_Dataset records_.

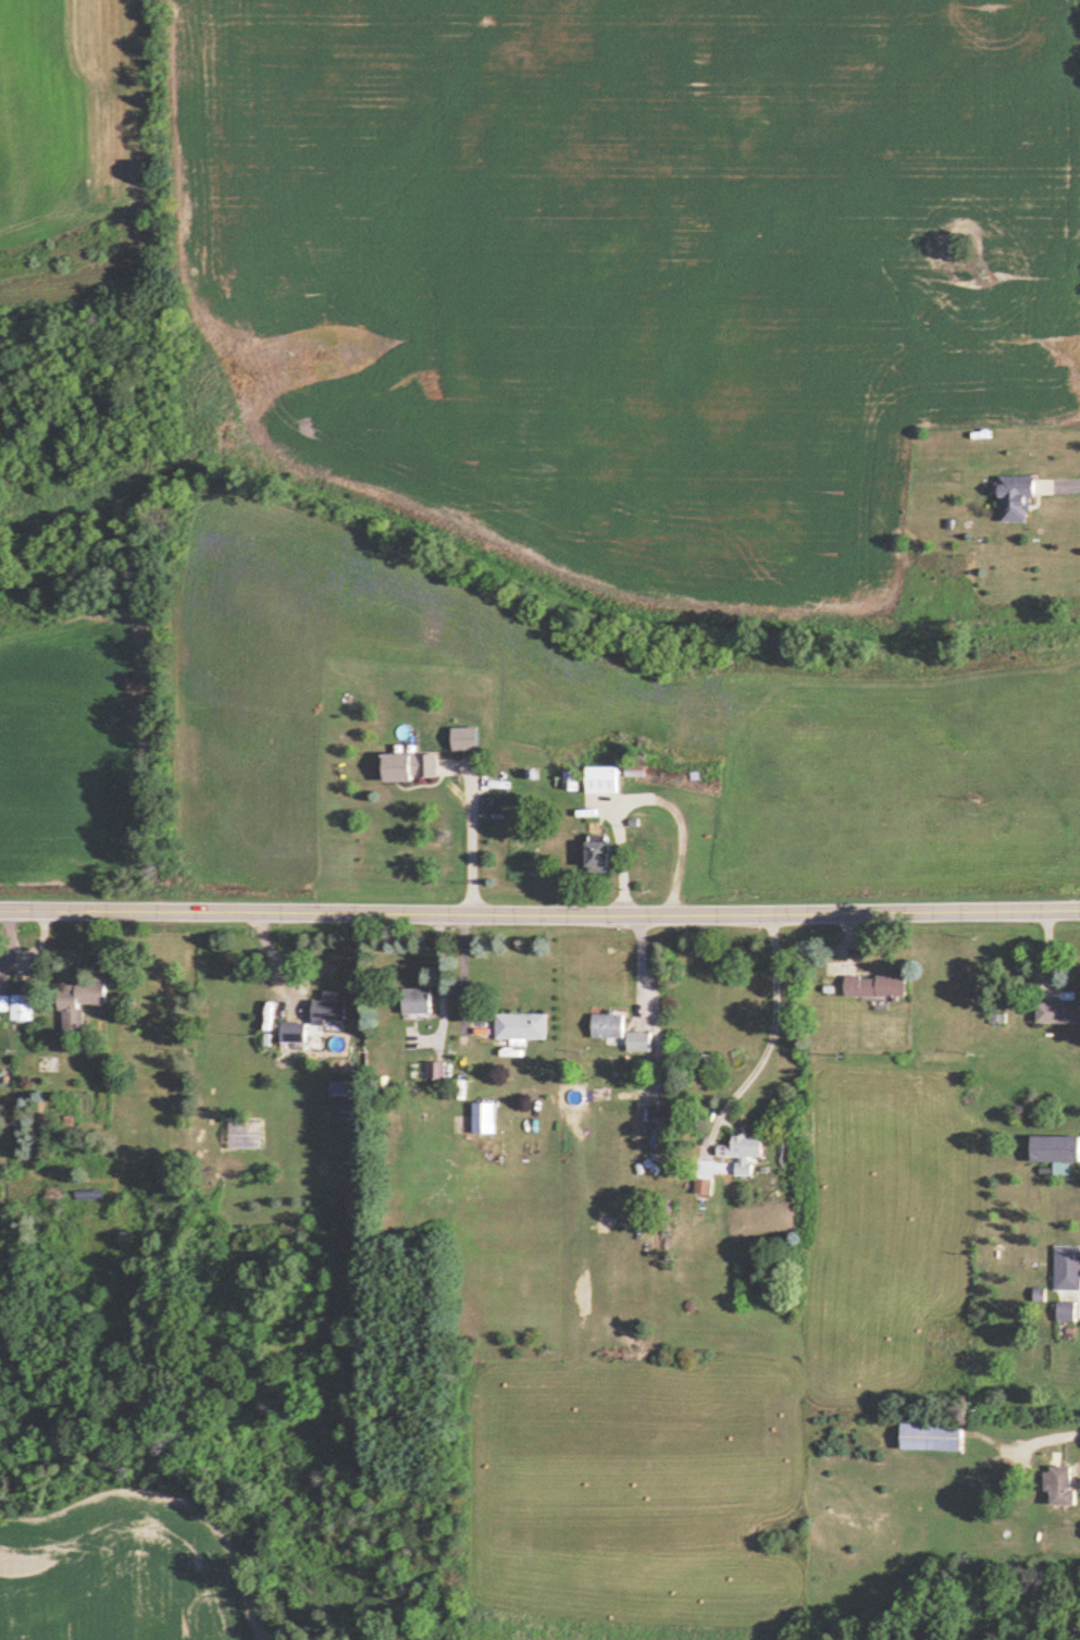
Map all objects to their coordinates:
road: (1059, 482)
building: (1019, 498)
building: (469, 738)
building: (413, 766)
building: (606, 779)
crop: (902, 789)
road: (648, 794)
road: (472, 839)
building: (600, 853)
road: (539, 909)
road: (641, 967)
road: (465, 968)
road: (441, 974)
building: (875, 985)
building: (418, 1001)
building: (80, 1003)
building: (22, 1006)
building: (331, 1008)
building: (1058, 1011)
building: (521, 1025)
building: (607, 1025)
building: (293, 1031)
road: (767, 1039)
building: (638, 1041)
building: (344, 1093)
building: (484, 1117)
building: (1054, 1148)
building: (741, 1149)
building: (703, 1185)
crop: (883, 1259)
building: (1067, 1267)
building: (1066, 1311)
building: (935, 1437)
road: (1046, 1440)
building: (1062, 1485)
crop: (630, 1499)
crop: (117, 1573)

_Activity_.
Copy out each line from the preceding entries that mentions the word "crop".

_Answer space_.
crop: (902, 789)
crop: (883, 1259)
crop: (630, 1499)
crop: (117, 1573)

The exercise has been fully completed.